WHAT IS REQUIRED: Repeat exactly, and only, the lines of the entries below from the one with "(168, 418) = (575, 603): red" through the one with "(809, 238) = (375, 190): purple", both ends included.

INFORMATION SUPPLIED:
══════════════════════════════

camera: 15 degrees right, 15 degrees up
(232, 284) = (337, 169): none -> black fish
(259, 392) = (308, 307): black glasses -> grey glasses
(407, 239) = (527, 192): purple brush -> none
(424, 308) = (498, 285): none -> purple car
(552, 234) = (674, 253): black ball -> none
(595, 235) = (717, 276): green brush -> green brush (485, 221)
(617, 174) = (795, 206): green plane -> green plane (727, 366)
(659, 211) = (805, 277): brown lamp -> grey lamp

══════════════════════════════

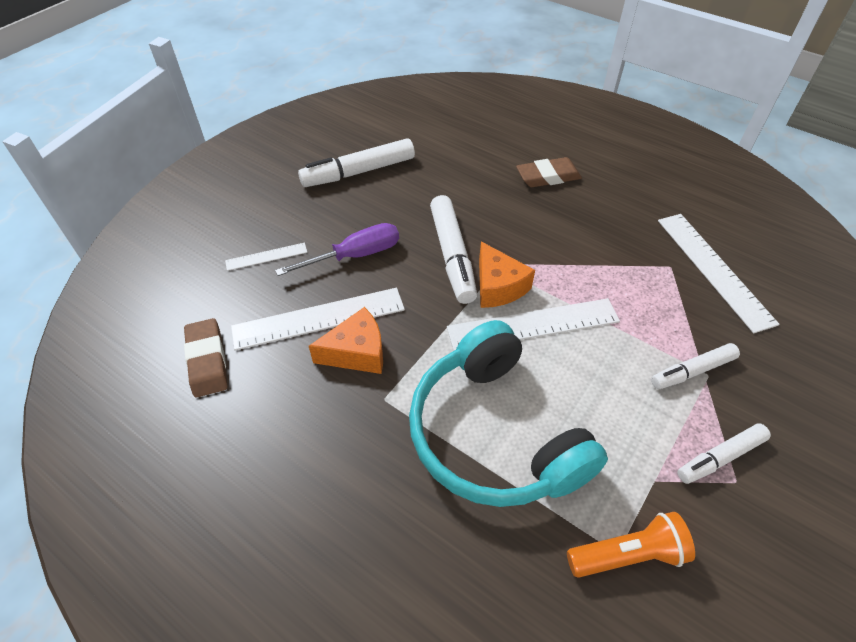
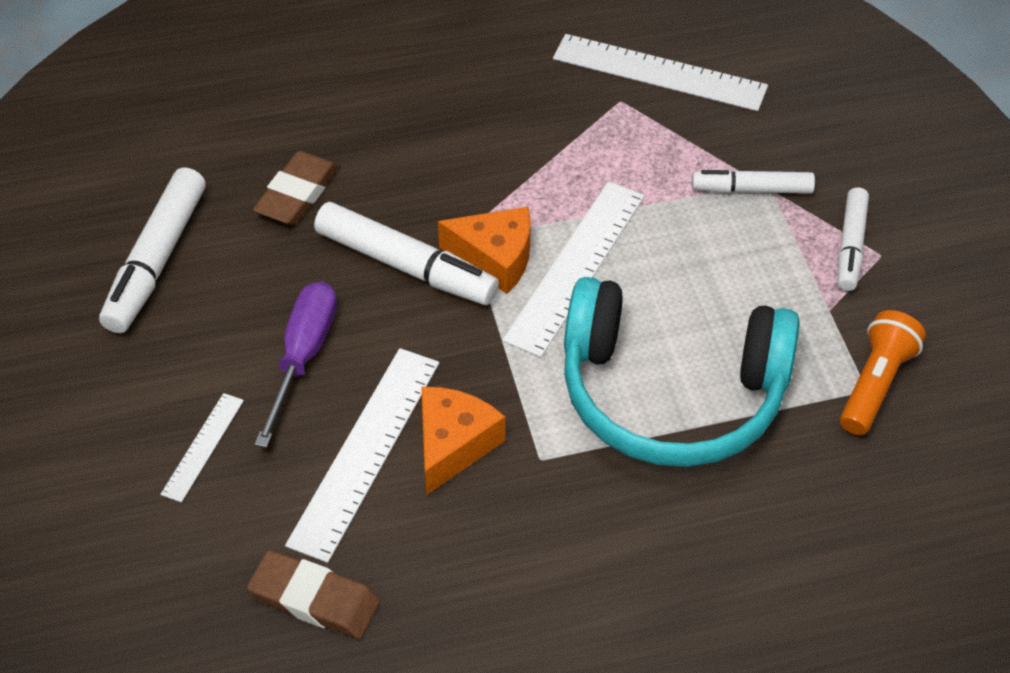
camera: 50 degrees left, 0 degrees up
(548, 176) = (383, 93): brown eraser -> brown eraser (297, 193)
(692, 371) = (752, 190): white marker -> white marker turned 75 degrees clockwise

══════════════════════════════

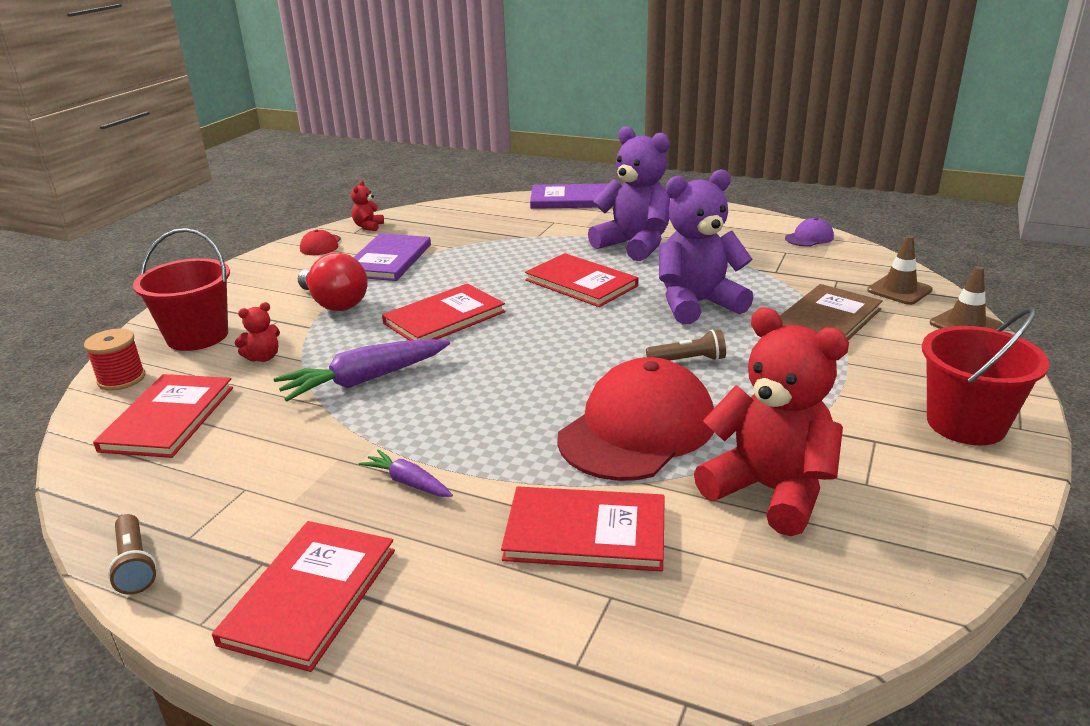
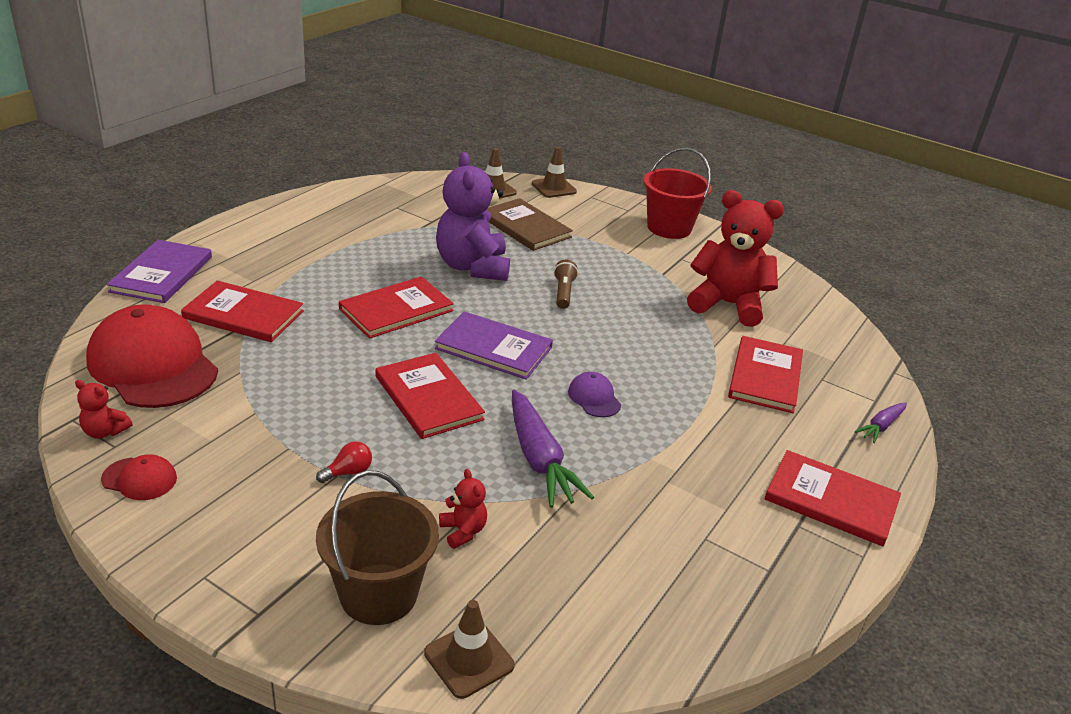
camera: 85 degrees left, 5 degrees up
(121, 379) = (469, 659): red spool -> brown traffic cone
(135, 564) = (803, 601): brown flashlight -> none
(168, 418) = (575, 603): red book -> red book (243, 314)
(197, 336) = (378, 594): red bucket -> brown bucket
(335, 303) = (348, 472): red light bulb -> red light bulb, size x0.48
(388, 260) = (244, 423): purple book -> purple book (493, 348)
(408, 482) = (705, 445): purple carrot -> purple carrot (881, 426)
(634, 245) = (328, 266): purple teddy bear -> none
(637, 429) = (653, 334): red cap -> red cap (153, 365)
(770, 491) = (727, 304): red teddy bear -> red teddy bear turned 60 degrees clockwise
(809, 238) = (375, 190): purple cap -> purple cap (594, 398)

══════════════════════════════

FINISHED TASK:
(168, 418) = (575, 603): red book -> red book (243, 314)
(197, 336) = (378, 594): red bucket -> brown bucket
(335, 303) = (348, 472): red light bulb -> red light bulb, size x0.48
(388, 260) = (244, 423): purple book -> purple book (493, 348)
(408, 482) = (705, 445): purple carrot -> purple carrot (881, 426)
(634, 245) = (328, 266): purple teddy bear -> none
(637, 429) = (653, 334): red cap -> red cap (153, 365)
(770, 491) = (727, 304): red teddy bear -> red teddy bear turned 60 degrees clockwise
(809, 238) = (375, 190): purple cap -> purple cap (594, 398)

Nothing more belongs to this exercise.